[ASSIGNED TASK] Only the words of the entries are wanted, repeated exactly and without images.

Records from a dataset:
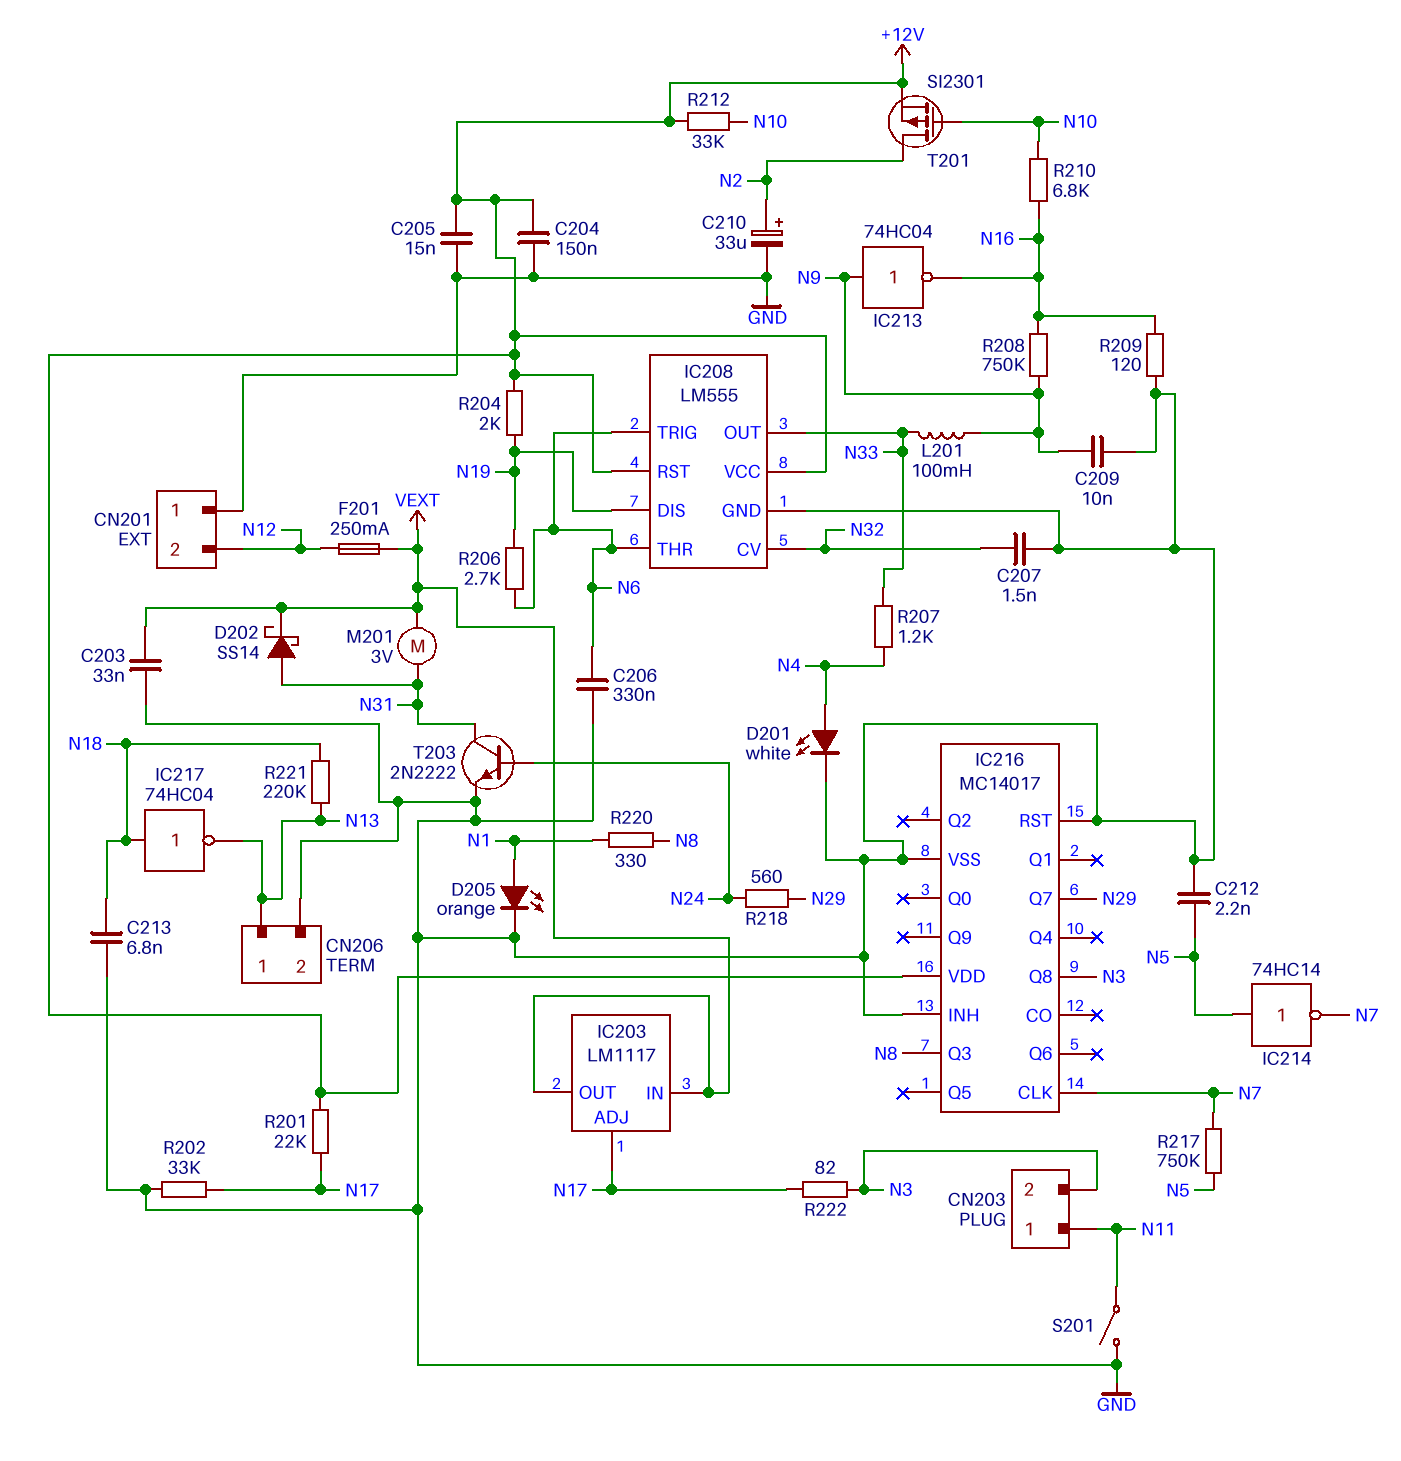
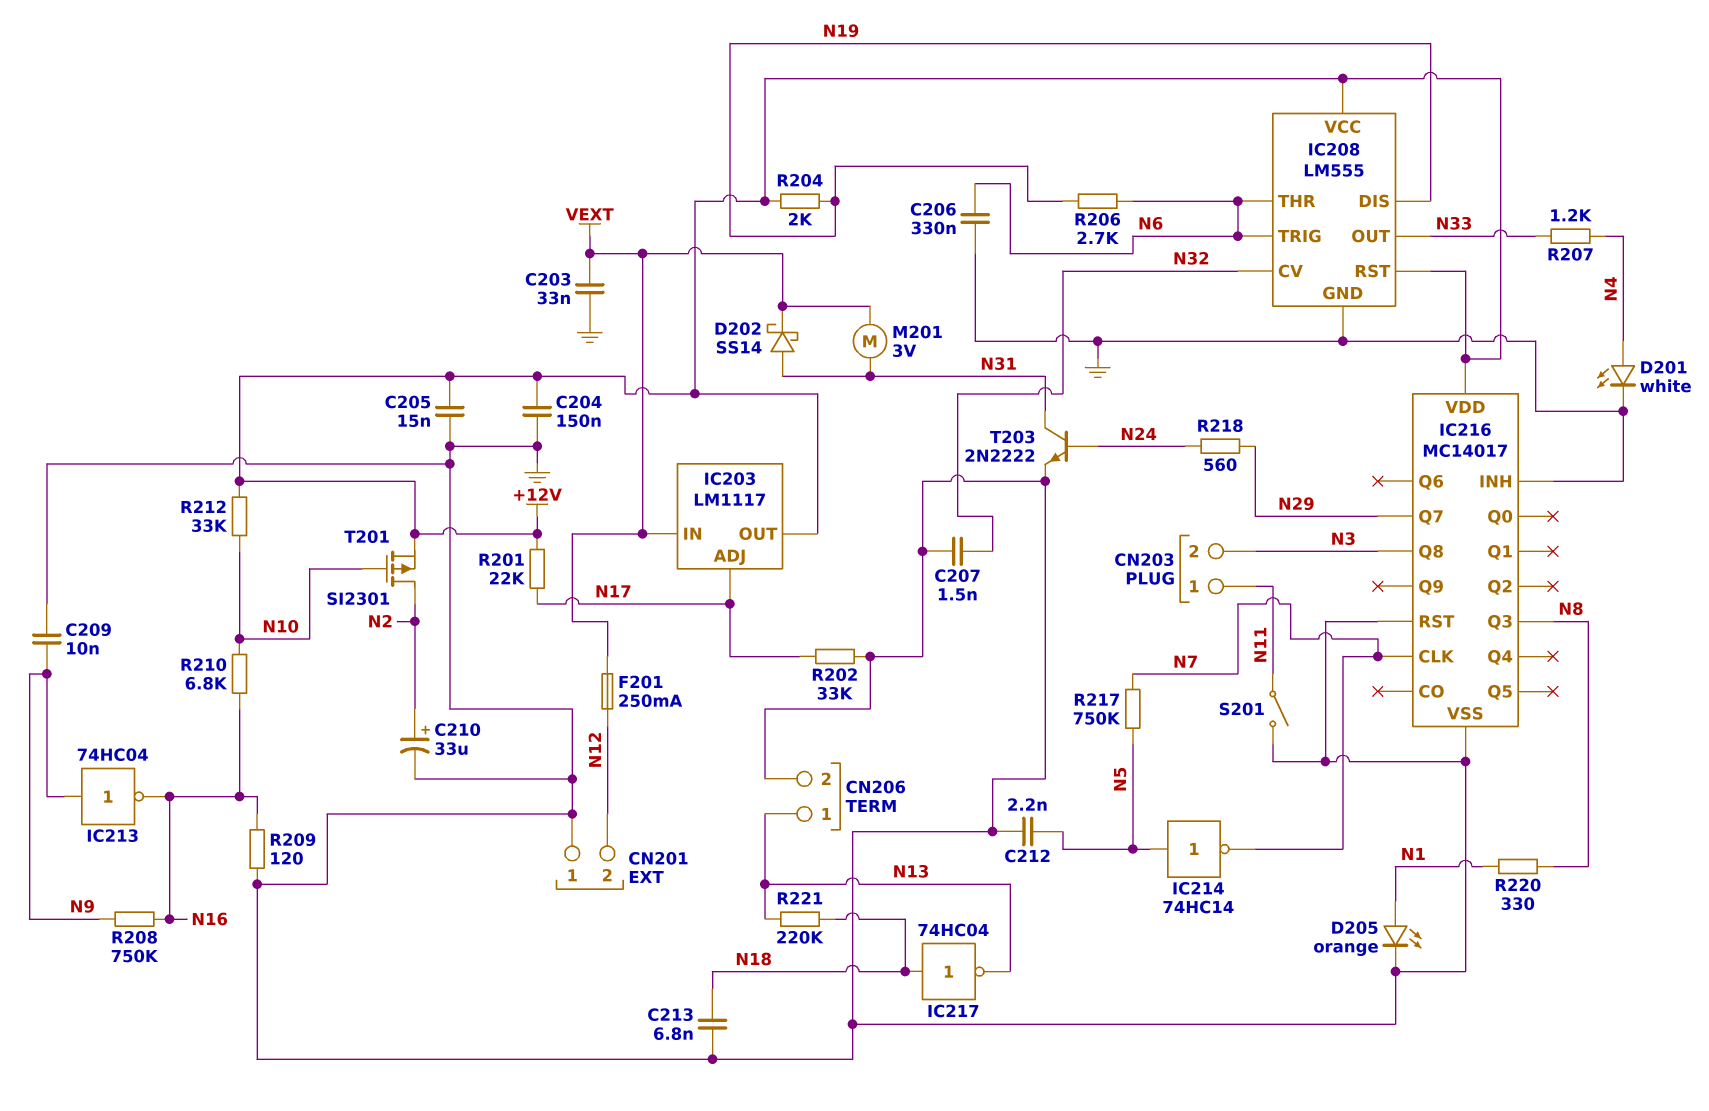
IC203 pin OUT: VEXT -> +12V
L201: 100mH (N9, N33) -> none
R222: 82 (N3, N17) -> none

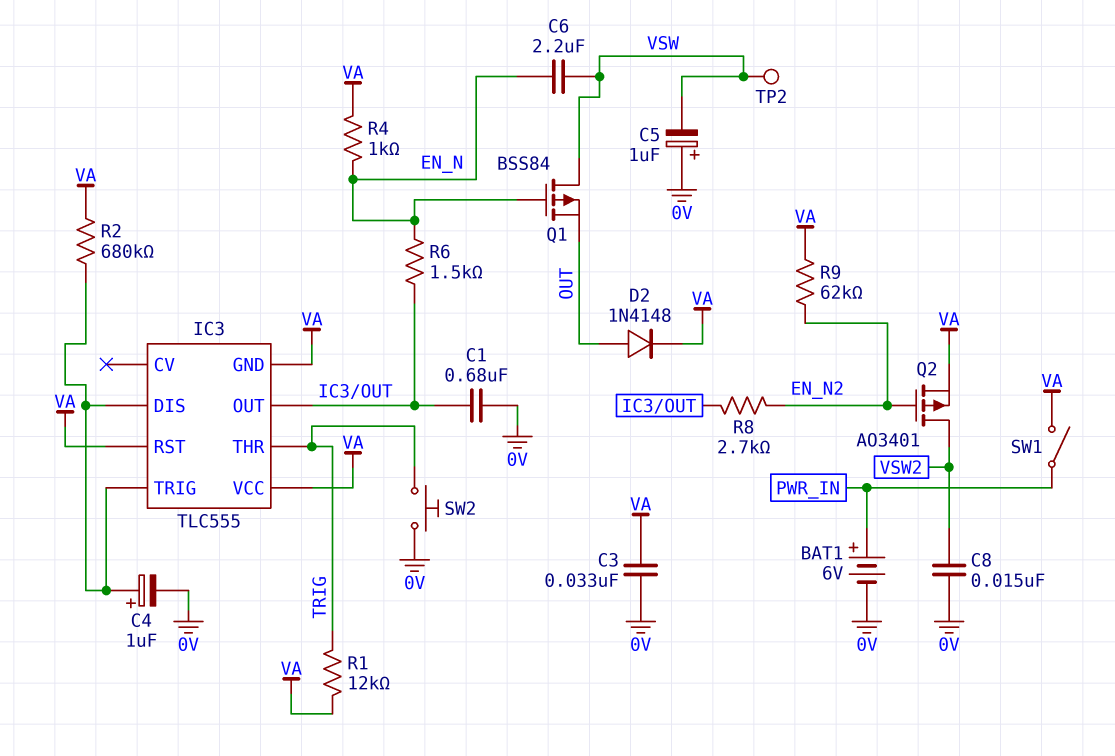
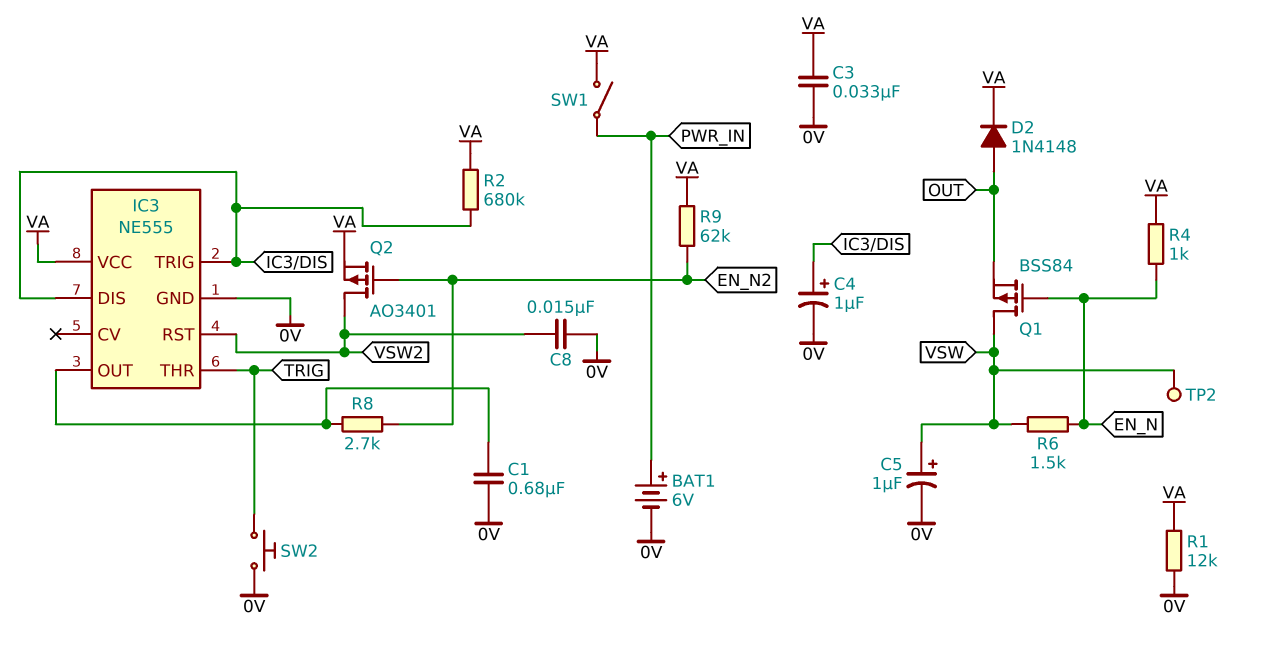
C5: 1uF (plus 0V, minus VSW) -> 1uF (plus VSW, minus 0V)
C6: 2.2uF (EN_N, VSW) -> none
IC3: TLC555 -> NE555
IC3 pin GND: VA -> 0V
IC3 pin RST: VA -> VSW2
R1: 12k (TRIG, VA) -> 12k (0V, VA)
R6: 1.5k (EN_N, IC3/OUT) -> 1.5k (EN_N, VSW)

[RESULT OF THIS EXERCISE]
IC203 pin OUT: VEXT -> +12V
L201: 100mH (N9, N33) -> none
R222: 82 (N3, N17) -> none

C5: 1uF (plus 0V, minus VSW) -> 1uF (plus VSW, minus 0V)
C6: 2.2uF (EN_N, VSW) -> none
IC3: TLC555 -> NE555
IC3 pin GND: VA -> 0V
IC3 pin RST: VA -> VSW2
R1: 12k (TRIG, VA) -> 12k (0V, VA)
R6: 1.5k (EN_N, IC3/OUT) -> 1.5k (EN_N, VSW)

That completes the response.